## Data for analysis
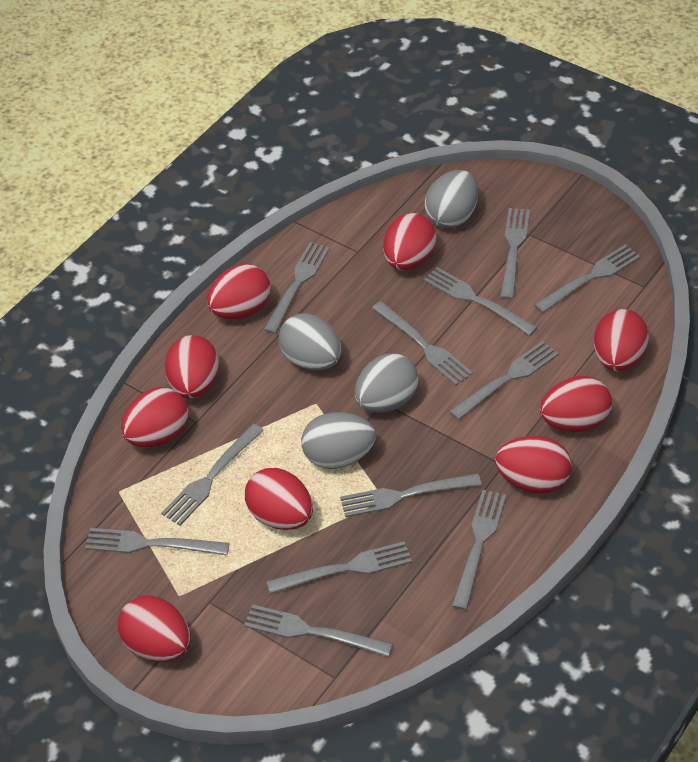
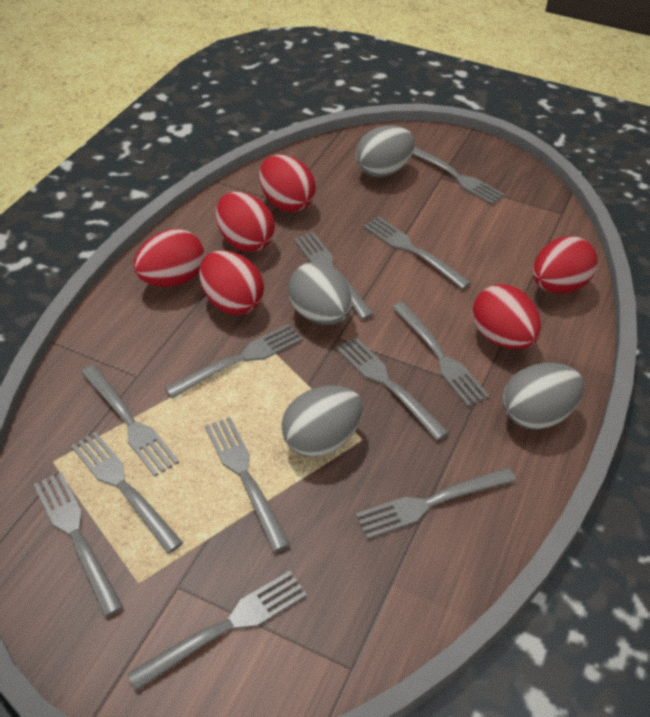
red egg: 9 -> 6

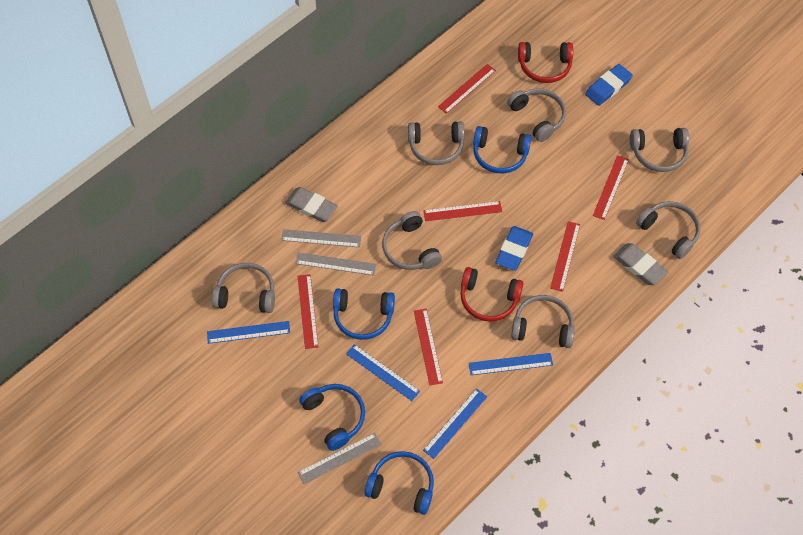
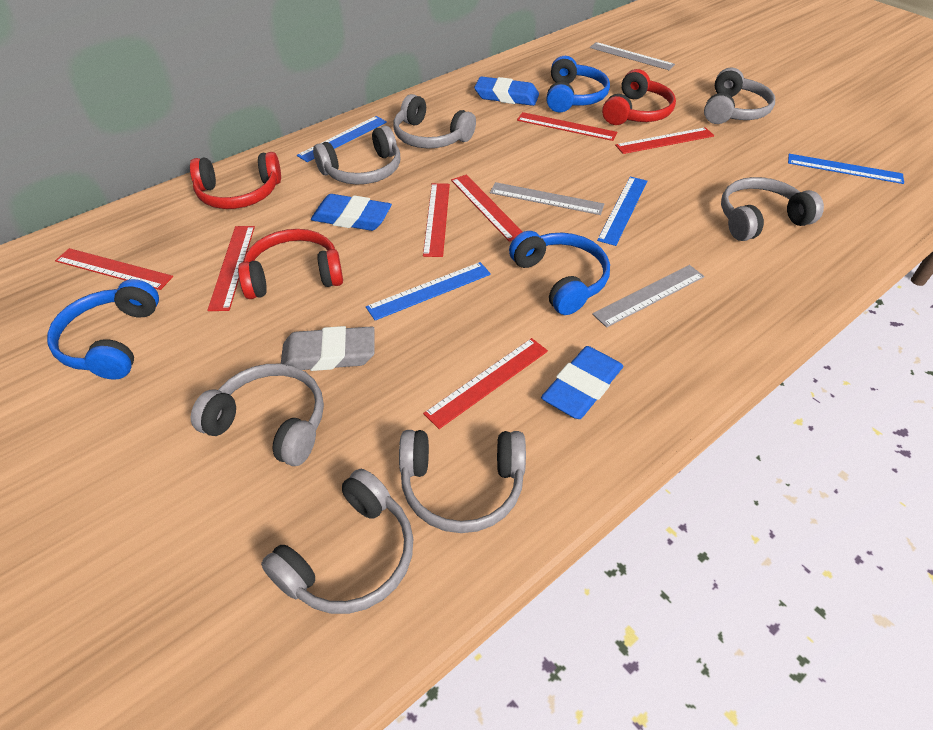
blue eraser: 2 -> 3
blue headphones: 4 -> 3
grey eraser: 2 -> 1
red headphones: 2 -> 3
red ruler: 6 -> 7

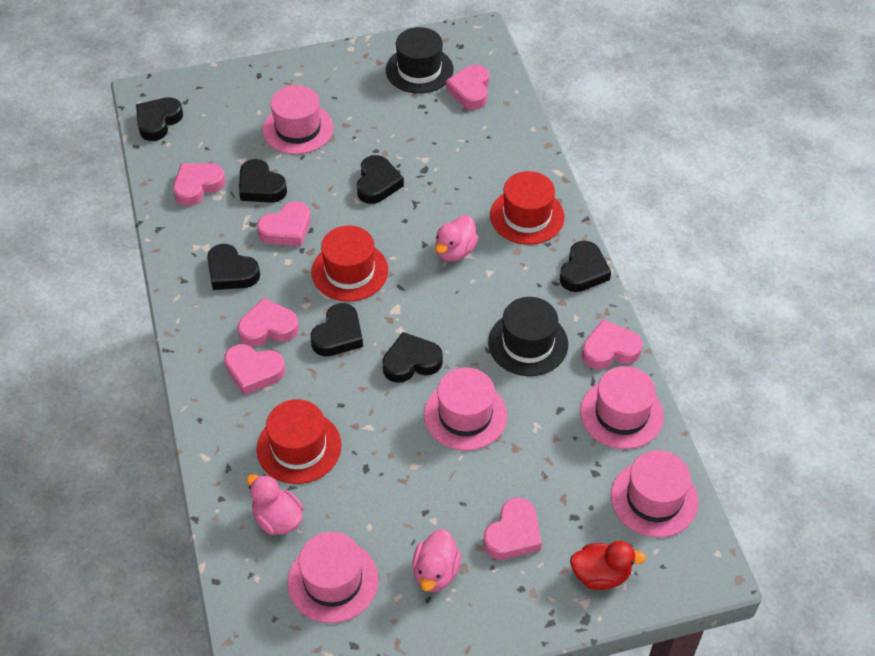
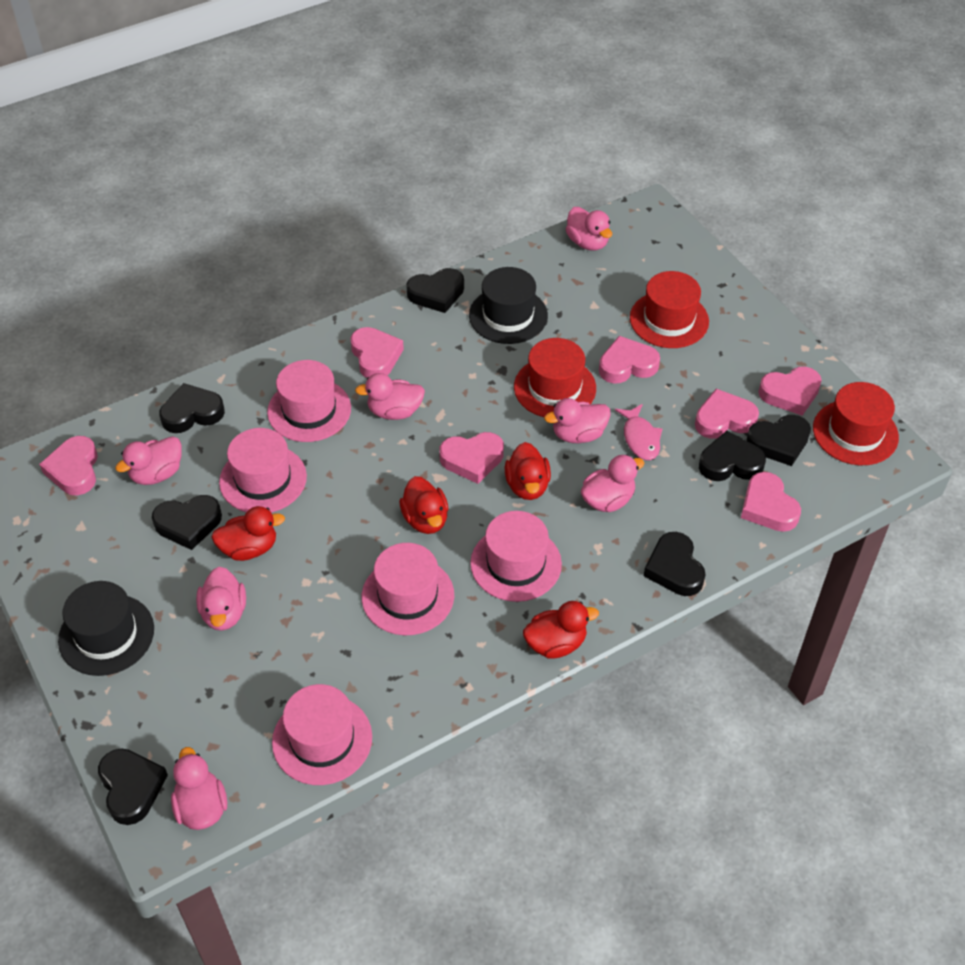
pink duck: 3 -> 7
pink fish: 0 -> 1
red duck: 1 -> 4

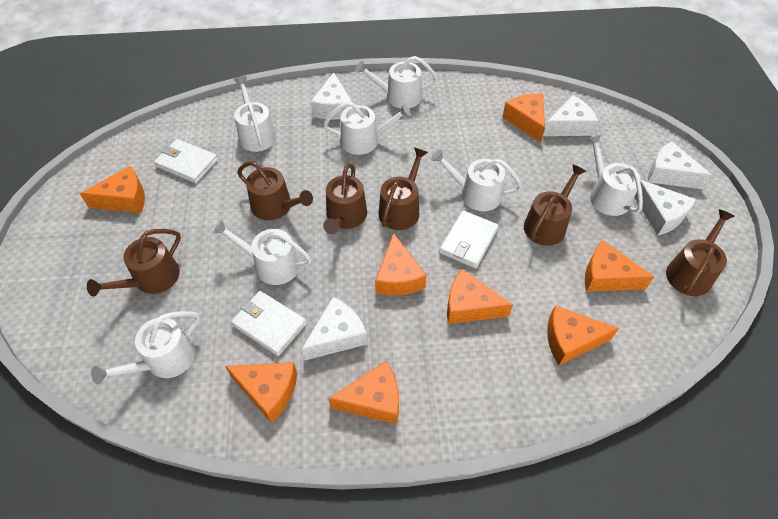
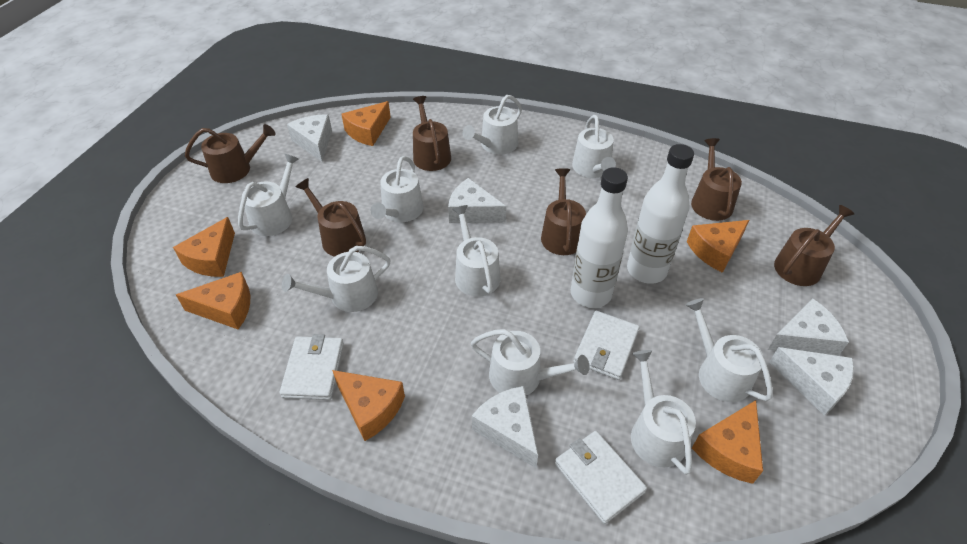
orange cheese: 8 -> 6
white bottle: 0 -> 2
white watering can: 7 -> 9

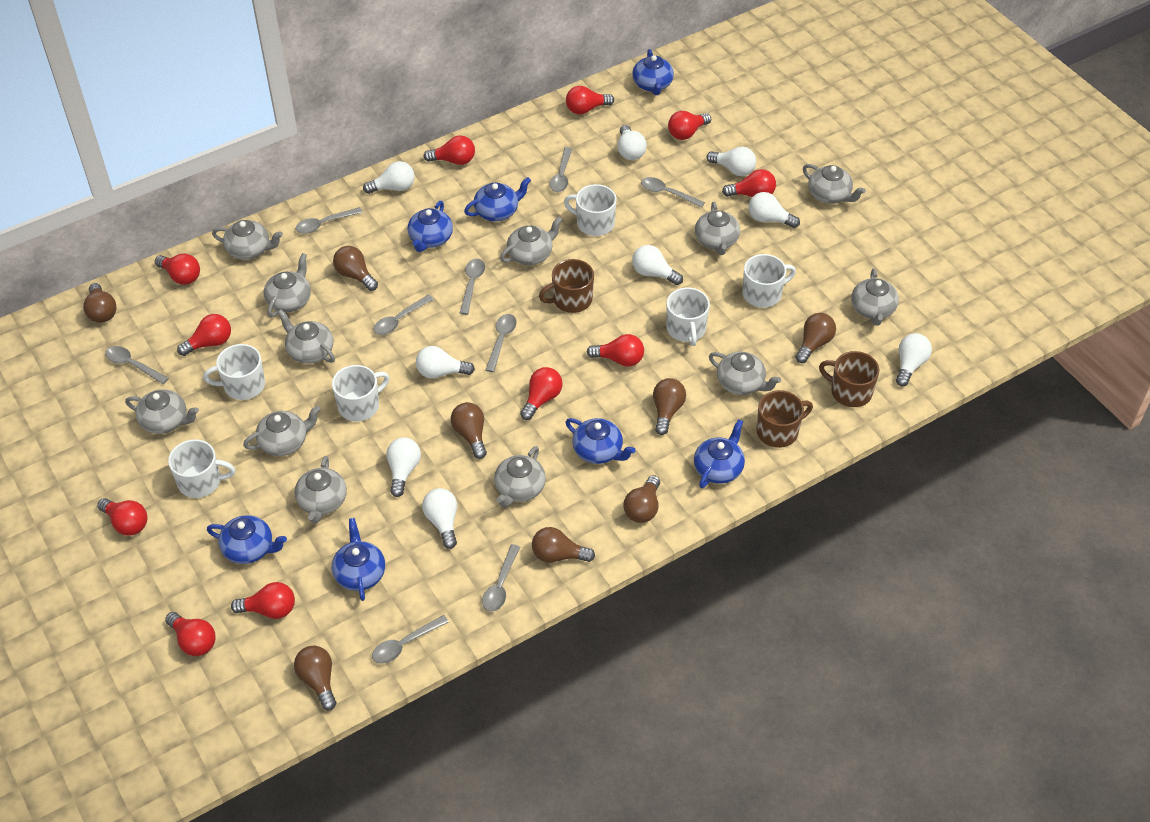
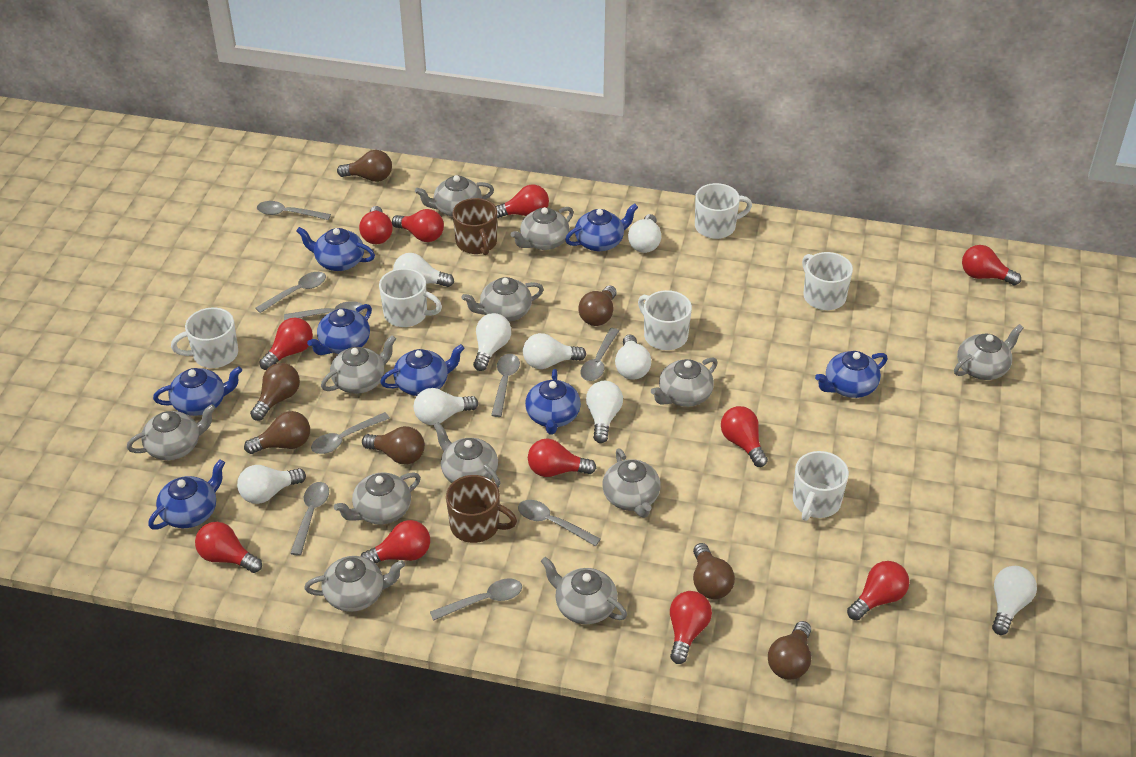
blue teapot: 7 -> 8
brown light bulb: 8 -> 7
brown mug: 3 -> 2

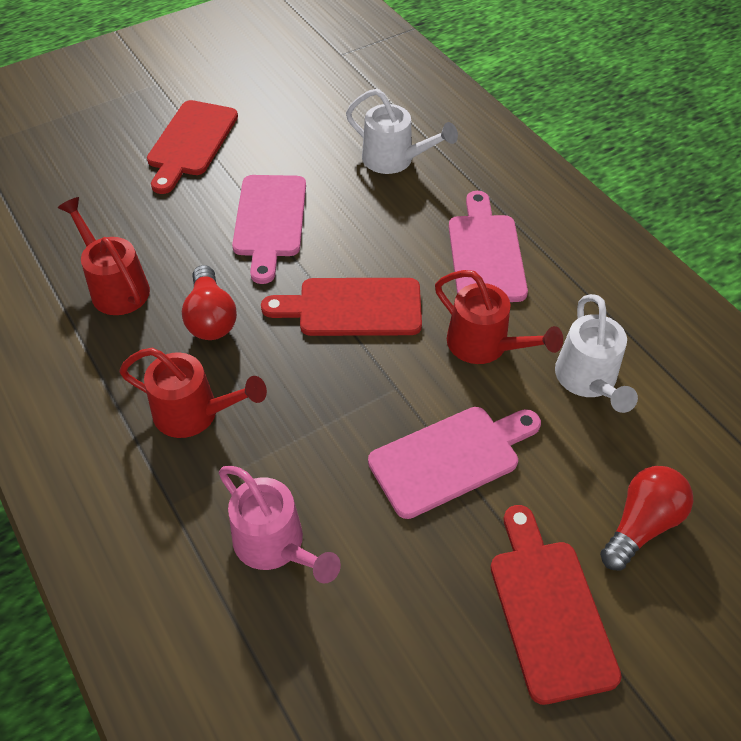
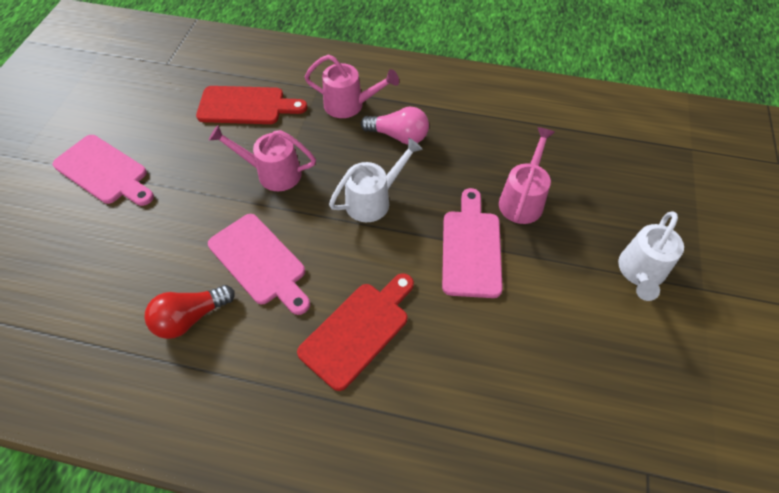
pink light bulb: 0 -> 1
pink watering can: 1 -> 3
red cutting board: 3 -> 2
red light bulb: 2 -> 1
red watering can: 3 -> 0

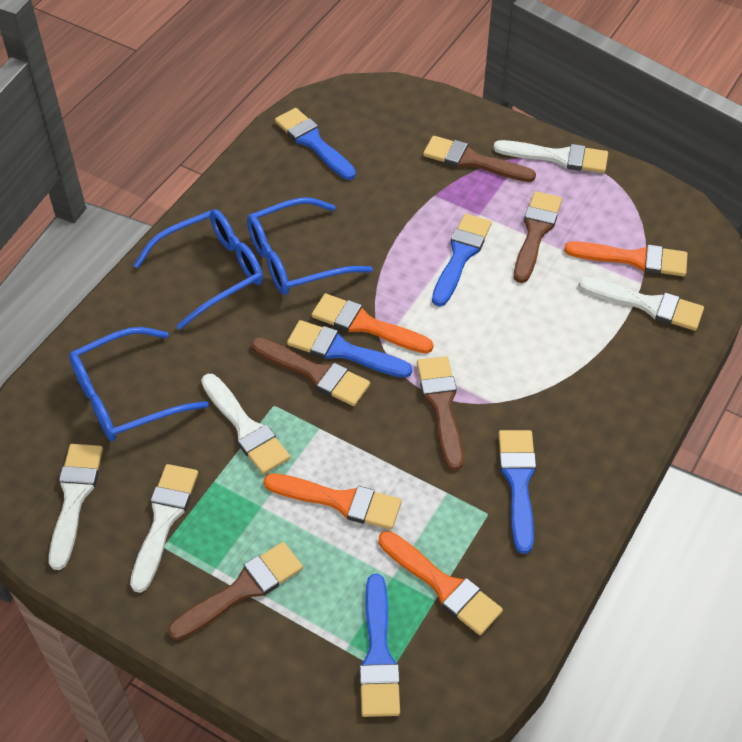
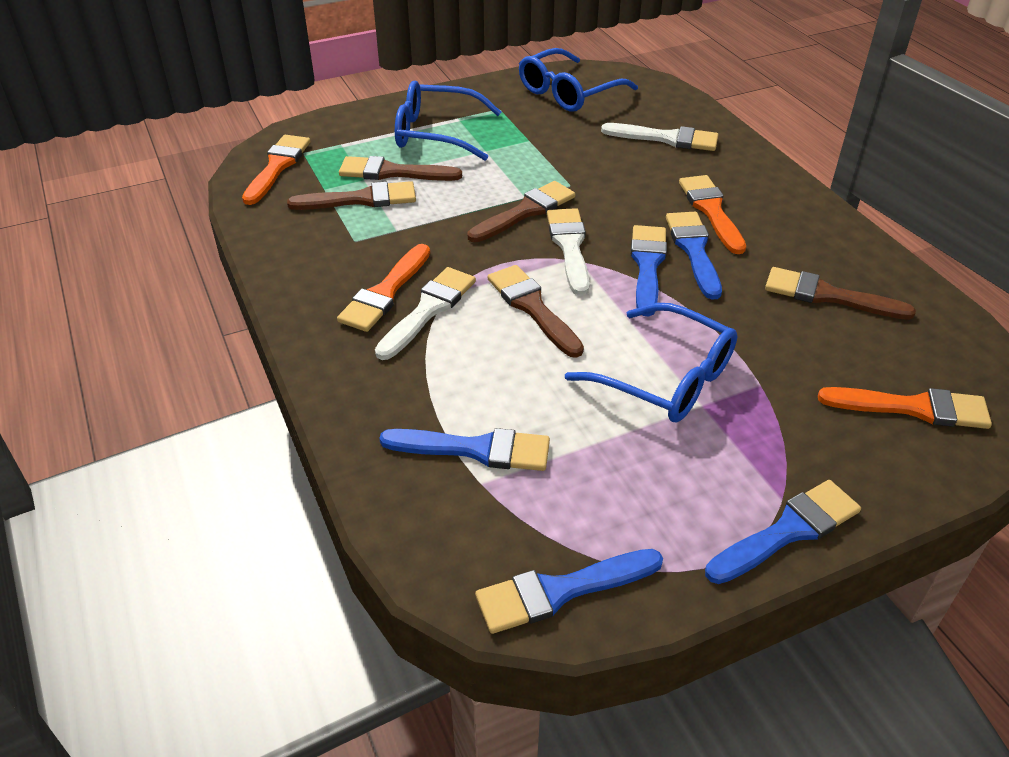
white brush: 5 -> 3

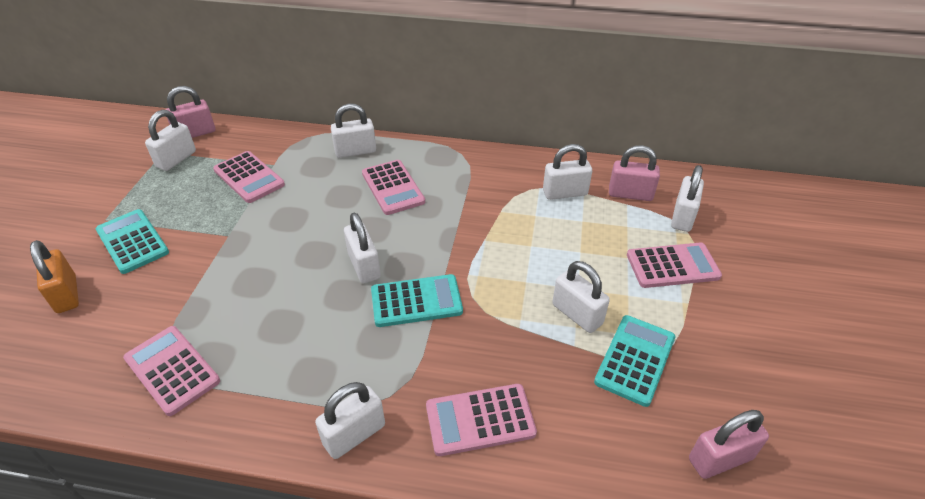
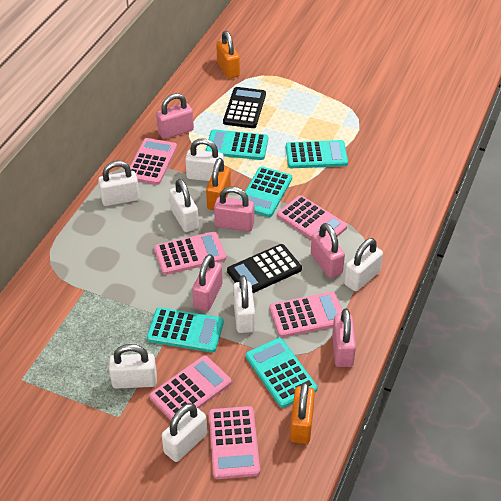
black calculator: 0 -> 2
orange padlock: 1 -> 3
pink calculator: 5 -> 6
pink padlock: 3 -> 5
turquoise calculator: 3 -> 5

## The problem
With the pictures excluded, the records are to be reproduced exactly.

## Solution for this exercise
red egg: 9 -> 6

blue eraser: 2 -> 3
blue headphones: 4 -> 3
grey eraser: 2 -> 1
red headphones: 2 -> 3
red ruler: 6 -> 7

pink duck: 3 -> 7
pink fish: 0 -> 1
red duck: 1 -> 4

orange cheese: 8 -> 6
white bottle: 0 -> 2
white watering can: 7 -> 9

blue teapot: 7 -> 8
brown light bulb: 8 -> 7
brown mug: 3 -> 2

pink light bulb: 0 -> 1
pink watering can: 1 -> 3
red cutting board: 3 -> 2
red light bulb: 2 -> 1
red watering can: 3 -> 0

white brush: 5 -> 3

black calculator: 0 -> 2
orange padlock: 1 -> 3
pink calculator: 5 -> 6
pink padlock: 3 -> 5
turquoise calculator: 3 -> 5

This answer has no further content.